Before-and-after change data
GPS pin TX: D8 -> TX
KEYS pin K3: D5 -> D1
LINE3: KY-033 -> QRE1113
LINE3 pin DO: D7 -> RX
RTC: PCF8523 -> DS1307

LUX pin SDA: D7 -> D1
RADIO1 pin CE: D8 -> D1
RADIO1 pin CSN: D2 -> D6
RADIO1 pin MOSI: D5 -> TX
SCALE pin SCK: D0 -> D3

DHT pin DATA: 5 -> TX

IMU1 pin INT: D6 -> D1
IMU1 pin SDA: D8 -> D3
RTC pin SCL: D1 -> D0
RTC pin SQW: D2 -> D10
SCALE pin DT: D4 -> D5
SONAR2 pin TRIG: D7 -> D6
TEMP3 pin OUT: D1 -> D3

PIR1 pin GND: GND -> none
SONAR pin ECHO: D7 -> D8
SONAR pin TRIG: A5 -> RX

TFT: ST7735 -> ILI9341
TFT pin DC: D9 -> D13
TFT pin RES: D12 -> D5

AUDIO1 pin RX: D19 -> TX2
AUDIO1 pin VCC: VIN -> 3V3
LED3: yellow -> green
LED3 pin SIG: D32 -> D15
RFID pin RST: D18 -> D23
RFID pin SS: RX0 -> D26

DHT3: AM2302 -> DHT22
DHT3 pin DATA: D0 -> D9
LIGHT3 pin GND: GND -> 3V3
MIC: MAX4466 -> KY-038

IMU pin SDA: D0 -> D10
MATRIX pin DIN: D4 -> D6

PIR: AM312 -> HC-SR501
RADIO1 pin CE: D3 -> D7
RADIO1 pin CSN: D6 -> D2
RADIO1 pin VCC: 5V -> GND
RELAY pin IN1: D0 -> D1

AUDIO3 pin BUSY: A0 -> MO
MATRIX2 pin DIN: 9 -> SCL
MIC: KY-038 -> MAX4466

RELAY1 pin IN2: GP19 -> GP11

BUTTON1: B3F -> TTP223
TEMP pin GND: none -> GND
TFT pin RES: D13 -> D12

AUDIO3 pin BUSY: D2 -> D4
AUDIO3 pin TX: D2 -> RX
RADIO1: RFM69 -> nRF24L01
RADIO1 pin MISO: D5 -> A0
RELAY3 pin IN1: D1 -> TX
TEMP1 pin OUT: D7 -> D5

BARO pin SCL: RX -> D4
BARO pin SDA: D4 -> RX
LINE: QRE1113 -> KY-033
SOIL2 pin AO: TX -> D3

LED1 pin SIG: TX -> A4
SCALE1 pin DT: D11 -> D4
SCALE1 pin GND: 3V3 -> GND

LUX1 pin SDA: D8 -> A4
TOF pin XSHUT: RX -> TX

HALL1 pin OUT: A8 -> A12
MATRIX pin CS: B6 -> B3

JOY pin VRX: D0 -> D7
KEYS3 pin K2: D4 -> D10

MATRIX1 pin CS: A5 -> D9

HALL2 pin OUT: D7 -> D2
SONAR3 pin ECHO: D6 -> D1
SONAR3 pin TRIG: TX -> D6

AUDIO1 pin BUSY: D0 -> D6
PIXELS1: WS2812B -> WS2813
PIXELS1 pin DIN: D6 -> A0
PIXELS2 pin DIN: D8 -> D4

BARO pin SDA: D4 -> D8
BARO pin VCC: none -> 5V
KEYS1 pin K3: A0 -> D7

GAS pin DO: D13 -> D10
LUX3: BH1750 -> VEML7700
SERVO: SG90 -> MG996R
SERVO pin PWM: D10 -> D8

What to do —
Reproduce all of the data above, exactly and without omission.

Solution to the exercise —
GPS pin TX: D8 -> TX
KEYS pin K3: D5 -> D1
LINE3: KY-033 -> QRE1113
LINE3 pin DO: D7 -> RX
RTC: PCF8523 -> DS1307

LUX pin SDA: D7 -> D1
RADIO1 pin CE: D8 -> D1
RADIO1 pin CSN: D2 -> D6
RADIO1 pin MOSI: D5 -> TX
SCALE pin SCK: D0 -> D3

DHT pin DATA: 5 -> TX

IMU1 pin INT: D6 -> D1
IMU1 pin SDA: D8 -> D3
RTC pin SCL: D1 -> D0
RTC pin SQW: D2 -> D10
SCALE pin DT: D4 -> D5
SONAR2 pin TRIG: D7 -> D6
TEMP3 pin OUT: D1 -> D3

PIR1 pin GND: GND -> none
SONAR pin ECHO: D7 -> D8
SONAR pin TRIG: A5 -> RX

TFT: ST7735 -> ILI9341
TFT pin DC: D9 -> D13
TFT pin RES: D12 -> D5

AUDIO1 pin RX: D19 -> TX2
AUDIO1 pin VCC: VIN -> 3V3
LED3: yellow -> green
LED3 pin SIG: D32 -> D15
RFID pin RST: D18 -> D23
RFID pin SS: RX0 -> D26

DHT3: AM2302 -> DHT22
DHT3 pin DATA: D0 -> D9
LIGHT3 pin GND: GND -> 3V3
MIC: MAX4466 -> KY-038

IMU pin SDA: D0 -> D10
MATRIX pin DIN: D4 -> D6

PIR: AM312 -> HC-SR501
RADIO1 pin CE: D3 -> D7
RADIO1 pin CSN: D6 -> D2
RADIO1 pin VCC: 5V -> GND
RELAY pin IN1: D0 -> D1

AUDIO3 pin BUSY: A0 -> MO
MATRIX2 pin DIN: 9 -> SCL
MIC: KY-038 -> MAX4466

RELAY1 pin IN2: GP19 -> GP11

BUTTON1: B3F -> TTP223
TEMP pin GND: none -> GND
TFT pin RES: D13 -> D12

AUDIO3 pin BUSY: D2 -> D4
AUDIO3 pin TX: D2 -> RX
RADIO1: RFM69 -> nRF24L01
RADIO1 pin MISO: D5 -> A0
RELAY3 pin IN1: D1 -> TX
TEMP1 pin OUT: D7 -> D5

BARO pin SCL: RX -> D4
BARO pin SDA: D4 -> RX
LINE: QRE1113 -> KY-033
SOIL2 pin AO: TX -> D3

LED1 pin SIG: TX -> A4
SCALE1 pin DT: D11 -> D4
SCALE1 pin GND: 3V3 -> GND

LUX1 pin SDA: D8 -> A4
TOF pin XSHUT: RX -> TX

HALL1 pin OUT: A8 -> A12
MATRIX pin CS: B6 -> B3

JOY pin VRX: D0 -> D7
KEYS3 pin K2: D4 -> D10

MATRIX1 pin CS: A5 -> D9

HALL2 pin OUT: D7 -> D2
SONAR3 pin ECHO: D6 -> D1
SONAR3 pin TRIG: TX -> D6

AUDIO1 pin BUSY: D0 -> D6
PIXELS1: WS2812B -> WS2813
PIXELS1 pin DIN: D6 -> A0
PIXELS2 pin DIN: D8 -> D4

BARO pin SDA: D4 -> D8
BARO pin VCC: none -> 5V
KEYS1 pin K3: A0 -> D7

GAS pin DO: D13 -> D10
LUX3: BH1750 -> VEML7700
SERVO: SG90 -> MG996R
SERVO pin PWM: D10 -> D8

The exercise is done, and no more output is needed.